Required action → Set down exactly, from the records below, the line with "Norsen Post: [240,859,656,1166]" through the line with "Trial Dates: [962,618,1460,965]", and nothing else.

Before and after coordinates
========================

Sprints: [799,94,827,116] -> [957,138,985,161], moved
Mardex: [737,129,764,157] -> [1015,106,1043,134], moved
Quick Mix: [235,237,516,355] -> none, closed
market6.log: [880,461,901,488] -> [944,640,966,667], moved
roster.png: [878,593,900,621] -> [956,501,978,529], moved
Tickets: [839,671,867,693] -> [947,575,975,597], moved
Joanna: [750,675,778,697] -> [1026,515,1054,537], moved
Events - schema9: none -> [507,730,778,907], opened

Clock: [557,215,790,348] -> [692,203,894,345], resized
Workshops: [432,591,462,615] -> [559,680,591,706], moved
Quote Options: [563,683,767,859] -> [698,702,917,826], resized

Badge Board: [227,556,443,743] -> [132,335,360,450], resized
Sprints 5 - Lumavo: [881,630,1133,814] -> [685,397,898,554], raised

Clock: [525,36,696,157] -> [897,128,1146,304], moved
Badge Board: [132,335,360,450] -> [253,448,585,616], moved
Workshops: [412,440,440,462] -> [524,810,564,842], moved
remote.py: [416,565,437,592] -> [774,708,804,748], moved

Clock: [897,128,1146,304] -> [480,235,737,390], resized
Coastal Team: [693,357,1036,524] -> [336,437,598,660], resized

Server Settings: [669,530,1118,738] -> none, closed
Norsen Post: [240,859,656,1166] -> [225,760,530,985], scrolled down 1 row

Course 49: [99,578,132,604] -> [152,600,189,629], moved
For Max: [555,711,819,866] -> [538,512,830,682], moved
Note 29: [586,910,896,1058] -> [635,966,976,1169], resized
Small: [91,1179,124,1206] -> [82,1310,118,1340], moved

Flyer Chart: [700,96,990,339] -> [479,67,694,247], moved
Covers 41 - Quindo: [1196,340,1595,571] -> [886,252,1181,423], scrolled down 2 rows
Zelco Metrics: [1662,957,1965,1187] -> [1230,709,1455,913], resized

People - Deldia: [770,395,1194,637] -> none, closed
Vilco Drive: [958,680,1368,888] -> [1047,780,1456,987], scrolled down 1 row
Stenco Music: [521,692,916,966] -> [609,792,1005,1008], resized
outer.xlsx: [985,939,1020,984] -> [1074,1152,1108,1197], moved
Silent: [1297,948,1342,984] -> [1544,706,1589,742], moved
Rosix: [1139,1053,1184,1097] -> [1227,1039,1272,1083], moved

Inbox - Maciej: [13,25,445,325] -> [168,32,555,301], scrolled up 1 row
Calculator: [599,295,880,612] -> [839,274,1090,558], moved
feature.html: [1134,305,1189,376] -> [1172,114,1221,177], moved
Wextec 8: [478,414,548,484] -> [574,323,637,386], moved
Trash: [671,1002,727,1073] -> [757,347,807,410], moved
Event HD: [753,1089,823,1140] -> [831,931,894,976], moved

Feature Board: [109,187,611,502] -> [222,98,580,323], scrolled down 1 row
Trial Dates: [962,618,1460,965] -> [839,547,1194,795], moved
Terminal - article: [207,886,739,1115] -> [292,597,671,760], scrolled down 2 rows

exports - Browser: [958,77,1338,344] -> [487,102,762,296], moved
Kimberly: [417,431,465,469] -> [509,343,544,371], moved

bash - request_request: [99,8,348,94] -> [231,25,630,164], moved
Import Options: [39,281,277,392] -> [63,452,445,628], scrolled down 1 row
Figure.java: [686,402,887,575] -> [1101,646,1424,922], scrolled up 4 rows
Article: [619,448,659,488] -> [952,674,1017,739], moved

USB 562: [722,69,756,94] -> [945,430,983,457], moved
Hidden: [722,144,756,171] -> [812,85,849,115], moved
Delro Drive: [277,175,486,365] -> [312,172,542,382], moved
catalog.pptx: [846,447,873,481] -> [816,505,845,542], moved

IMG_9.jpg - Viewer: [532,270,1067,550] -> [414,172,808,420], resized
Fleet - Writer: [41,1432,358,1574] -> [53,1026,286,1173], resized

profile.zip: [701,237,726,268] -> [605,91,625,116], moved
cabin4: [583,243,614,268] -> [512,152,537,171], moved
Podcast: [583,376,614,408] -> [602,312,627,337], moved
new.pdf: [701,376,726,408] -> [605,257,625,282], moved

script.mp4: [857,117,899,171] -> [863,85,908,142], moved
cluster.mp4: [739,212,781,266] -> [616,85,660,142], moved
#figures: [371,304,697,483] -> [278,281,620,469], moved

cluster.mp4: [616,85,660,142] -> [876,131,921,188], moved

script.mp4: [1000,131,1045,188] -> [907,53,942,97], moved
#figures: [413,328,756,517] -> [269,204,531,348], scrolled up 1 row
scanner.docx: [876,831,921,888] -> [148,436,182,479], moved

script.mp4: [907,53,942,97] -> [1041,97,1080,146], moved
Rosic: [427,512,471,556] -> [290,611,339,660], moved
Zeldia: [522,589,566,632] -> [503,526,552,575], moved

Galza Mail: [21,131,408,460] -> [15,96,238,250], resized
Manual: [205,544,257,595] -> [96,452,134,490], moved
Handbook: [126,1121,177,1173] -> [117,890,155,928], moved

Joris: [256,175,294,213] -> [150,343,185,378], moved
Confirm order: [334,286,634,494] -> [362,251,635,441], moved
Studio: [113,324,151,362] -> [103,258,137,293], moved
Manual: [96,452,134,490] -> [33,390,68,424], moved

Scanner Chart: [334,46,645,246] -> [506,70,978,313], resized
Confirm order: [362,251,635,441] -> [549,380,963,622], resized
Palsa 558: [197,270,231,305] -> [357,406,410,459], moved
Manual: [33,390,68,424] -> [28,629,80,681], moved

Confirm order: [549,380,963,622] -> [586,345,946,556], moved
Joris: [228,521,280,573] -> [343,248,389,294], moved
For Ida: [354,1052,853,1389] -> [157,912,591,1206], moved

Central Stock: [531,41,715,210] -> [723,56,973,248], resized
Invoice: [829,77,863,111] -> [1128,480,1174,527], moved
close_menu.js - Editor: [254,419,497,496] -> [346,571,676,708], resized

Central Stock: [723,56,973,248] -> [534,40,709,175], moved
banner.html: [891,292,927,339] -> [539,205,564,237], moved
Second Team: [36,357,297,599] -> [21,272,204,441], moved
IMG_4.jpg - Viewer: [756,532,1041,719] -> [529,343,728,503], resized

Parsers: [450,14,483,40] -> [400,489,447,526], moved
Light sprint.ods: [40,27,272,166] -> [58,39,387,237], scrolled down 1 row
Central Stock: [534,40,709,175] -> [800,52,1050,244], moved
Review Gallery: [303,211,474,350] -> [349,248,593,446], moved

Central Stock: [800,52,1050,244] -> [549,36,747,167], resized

========================

Exercise solution →
Norsen Post: [240,859,656,1166] -> [225,760,530,985], scrolled down 1 row

Course 49: [99,578,132,604] -> [152,600,189,629], moved
For Max: [555,711,819,866] -> [538,512,830,682], moved
Note 29: [586,910,896,1058] -> [635,966,976,1169], resized
Small: [91,1179,124,1206] -> [82,1310,118,1340], moved

Flyer Chart: [700,96,990,339] -> [479,67,694,247], moved
Covers 41 - Quindo: [1196,340,1595,571] -> [886,252,1181,423], scrolled down 2 rows
Zelco Metrics: [1662,957,1965,1187] -> [1230,709,1455,913], resized

People - Deldia: [770,395,1194,637] -> none, closed
Vilco Drive: [958,680,1368,888] -> [1047,780,1456,987], scrolled down 1 row
Stenco Music: [521,692,916,966] -> [609,792,1005,1008], resized
outer.xlsx: [985,939,1020,984] -> [1074,1152,1108,1197], moved
Silent: [1297,948,1342,984] -> [1544,706,1589,742], moved
Rosix: [1139,1053,1184,1097] -> [1227,1039,1272,1083], moved

Inbox - Maciej: [13,25,445,325] -> [168,32,555,301], scrolled up 1 row
Calculator: [599,295,880,612] -> [839,274,1090,558], moved
feature.html: [1134,305,1189,376] -> [1172,114,1221,177], moved
Wextec 8: [478,414,548,484] -> [574,323,637,386], moved
Trash: [671,1002,727,1073] -> [757,347,807,410], moved
Event HD: [753,1089,823,1140] -> [831,931,894,976], moved

Feature Board: [109,187,611,502] -> [222,98,580,323], scrolled down 1 row
Trial Dates: [962,618,1460,965] -> [839,547,1194,795], moved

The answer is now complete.